START THE DATA

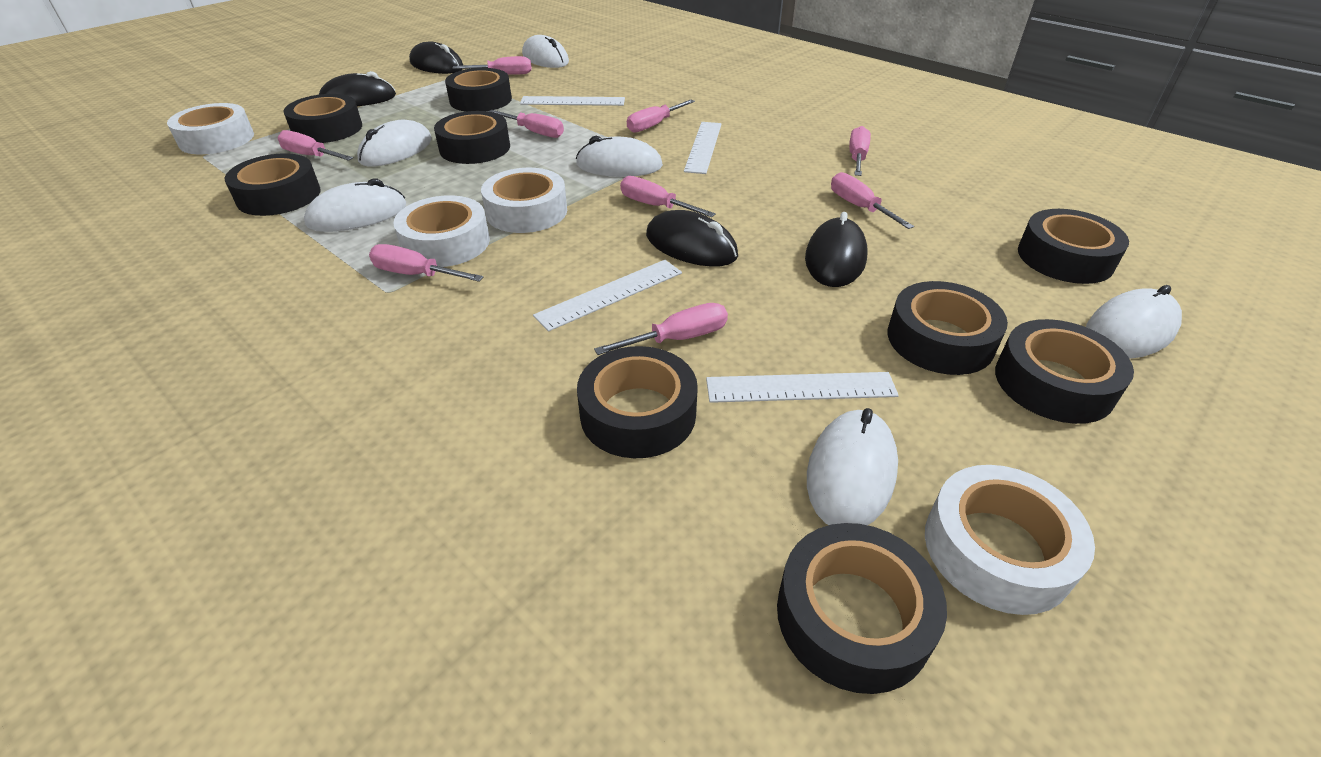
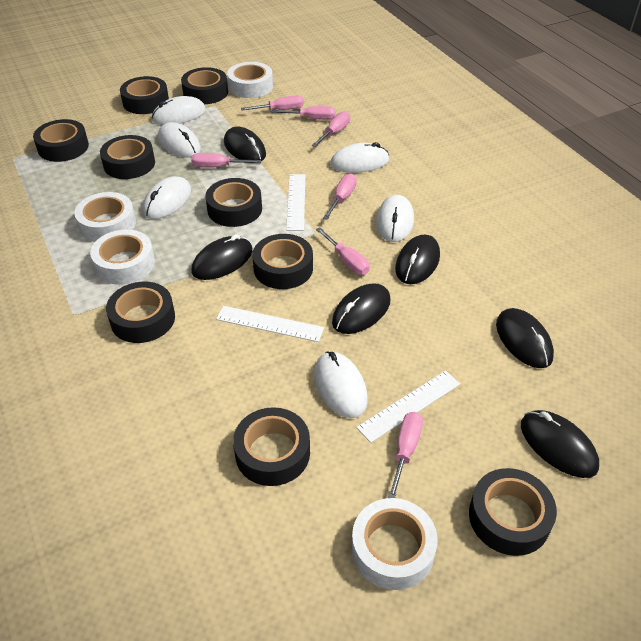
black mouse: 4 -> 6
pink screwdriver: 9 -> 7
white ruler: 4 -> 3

END THE DATA
START THE DATA

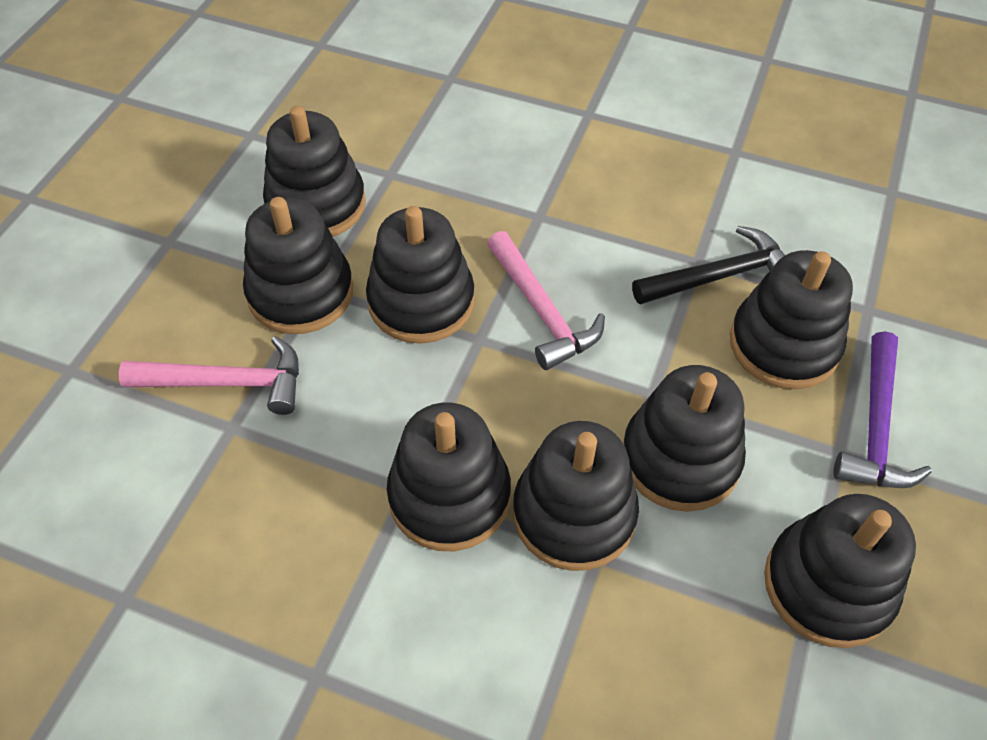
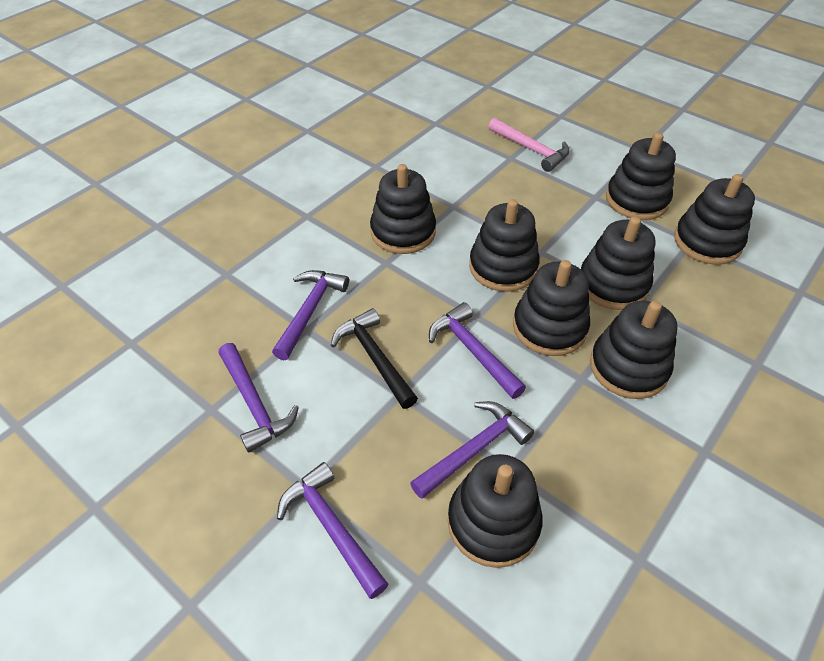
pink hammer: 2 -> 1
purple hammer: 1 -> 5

END THE DATA

Could you return exactly the stretch of the data above that starts at the line with "black mouse: 4 -> 6" and ends at the line with "white ruler: 4 -> 3", both lines included?

black mouse: 4 -> 6
pink screwdriver: 9 -> 7
white ruler: 4 -> 3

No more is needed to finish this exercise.